## PROBLEM STATEMENT
Your answer should consist of the lines holding "LIGHT", copied from the material below.

## SOURCE RECORDS

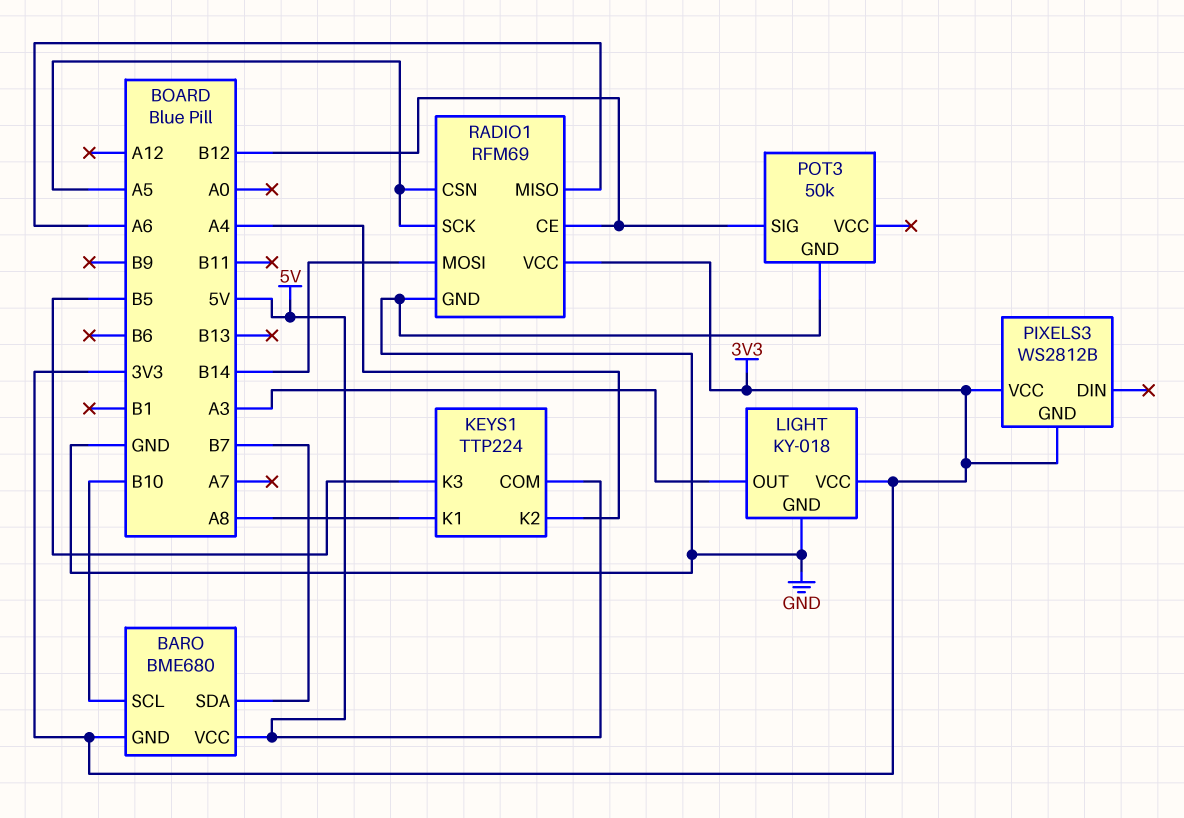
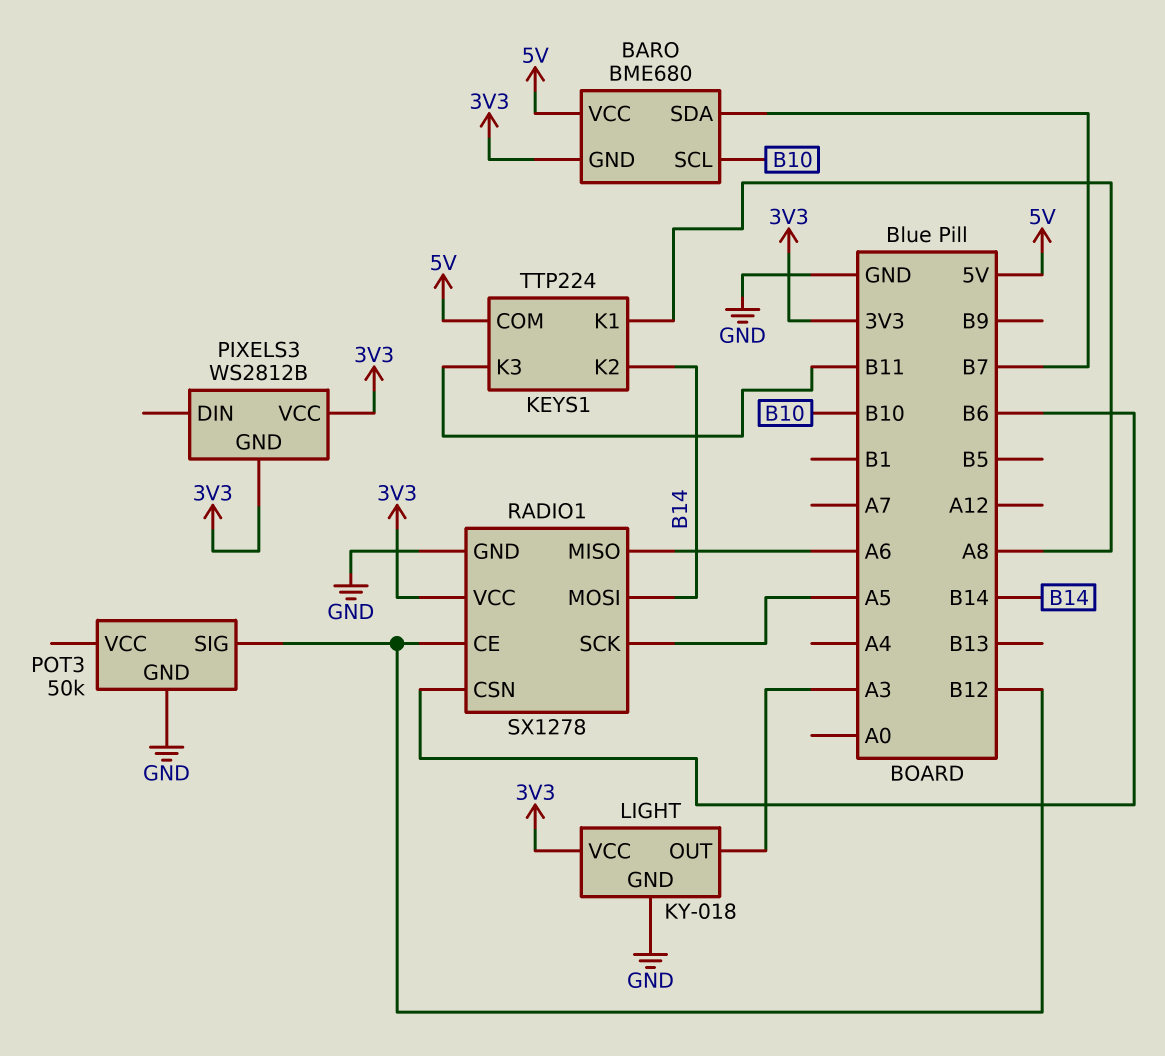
KEYS1 pin K2: A4 -> B14
KEYS1 pin K3: B5 -> B11
RADIO1: RFM69 -> SX1278
RADIO1 pin CSN: A5 -> B6

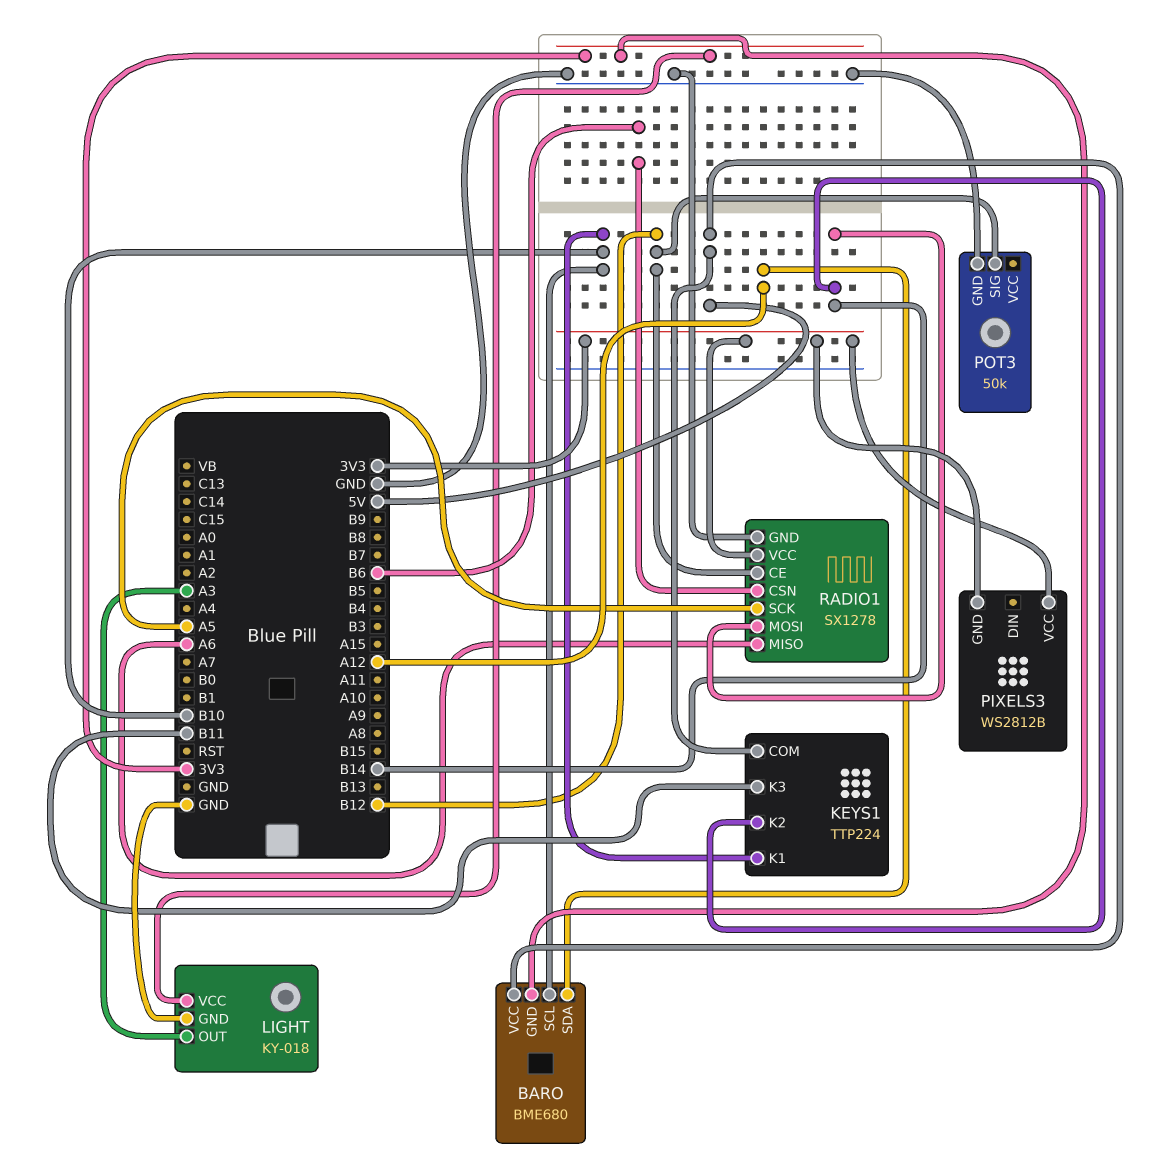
BARO pin SDA: B7 -> A12
KEYS1 pin K1: A8 -> B10

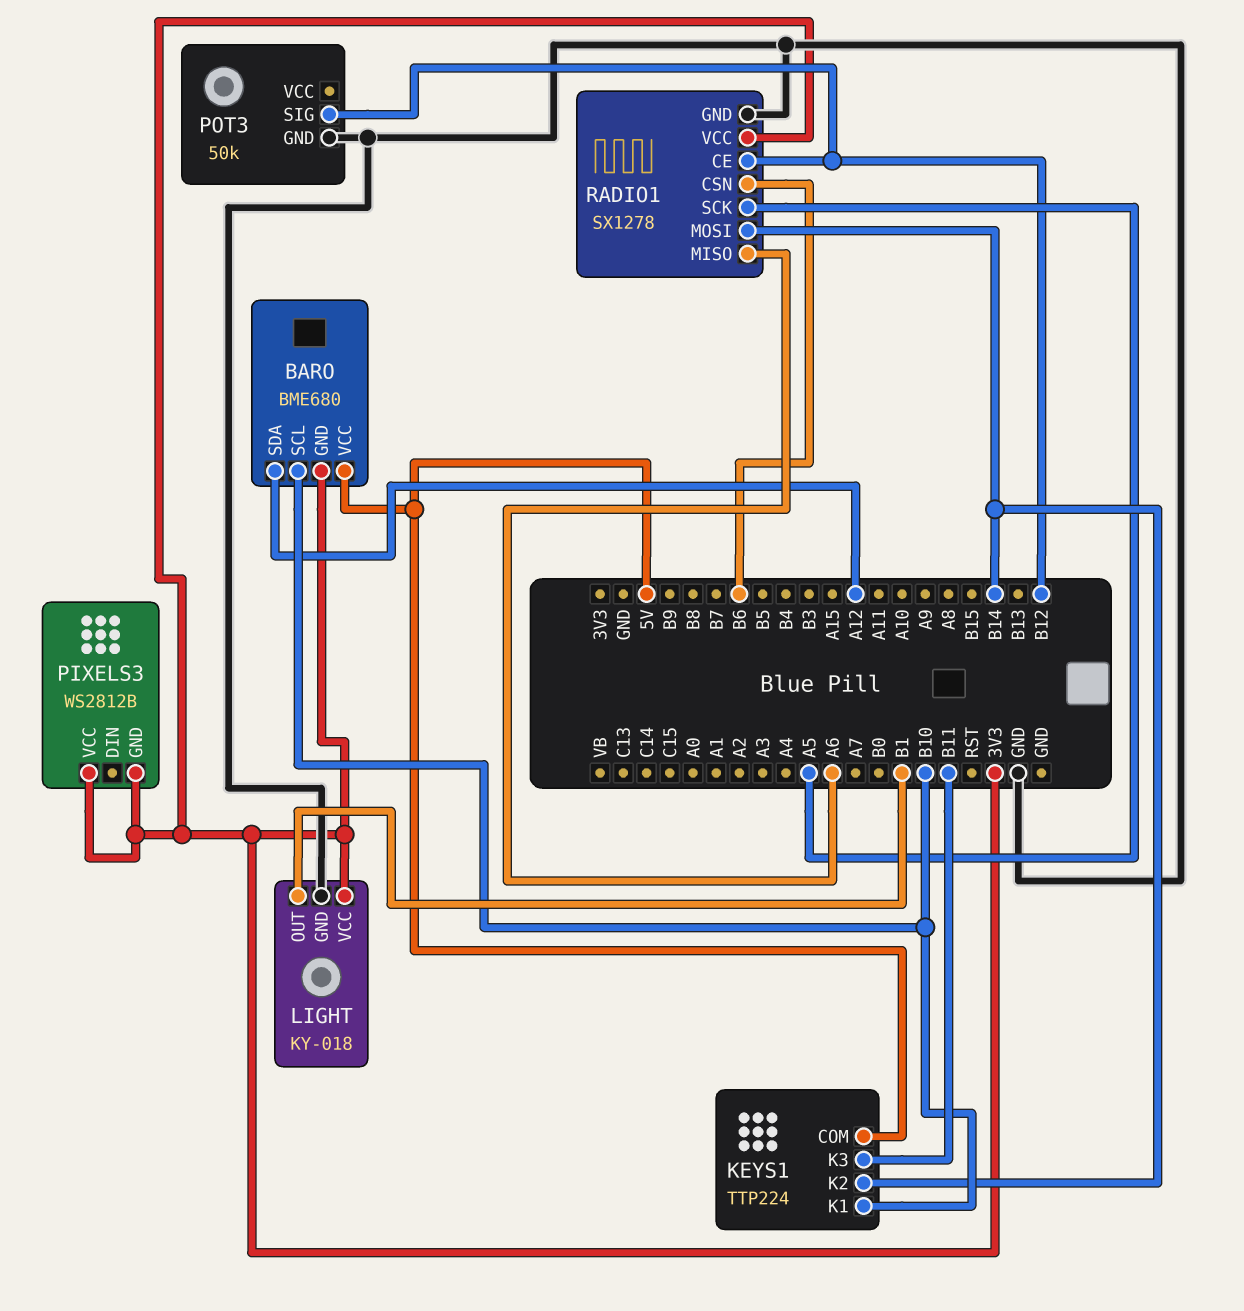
LIGHT pin OUT: A3 -> B1

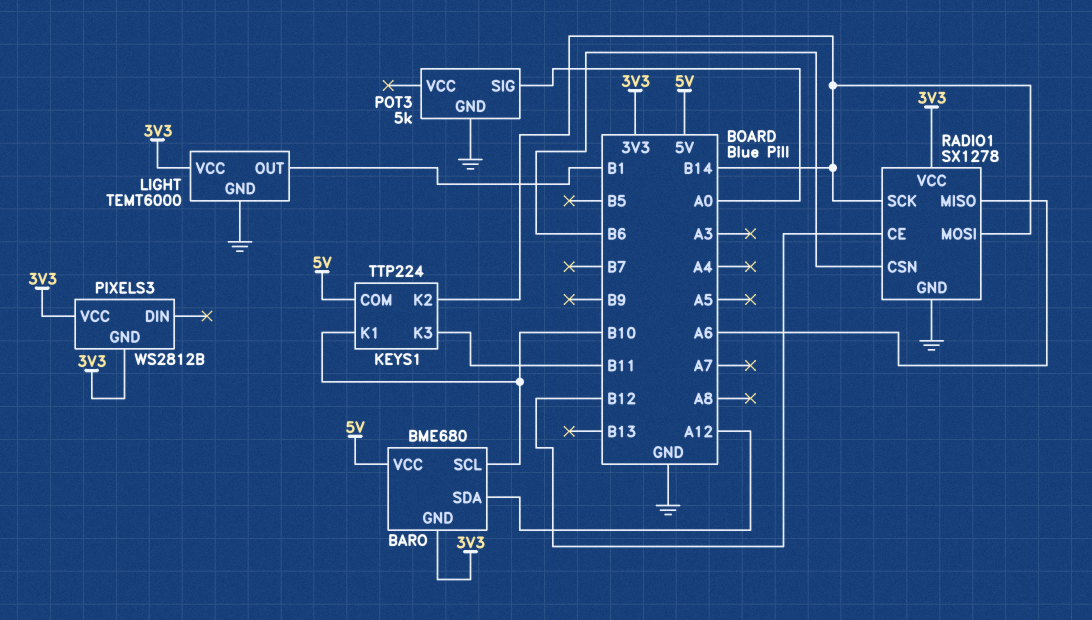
LIGHT: KY-018 -> TEMT6000
POT3: 50k -> 5k
POT3 pin SIG: B12 -> A0
RADIO1 pin SCK: A5 -> B14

## EXERCISE RESULT
LIGHT pin OUT: A3 -> B1
LIGHT: KY-018 -> TEMT6000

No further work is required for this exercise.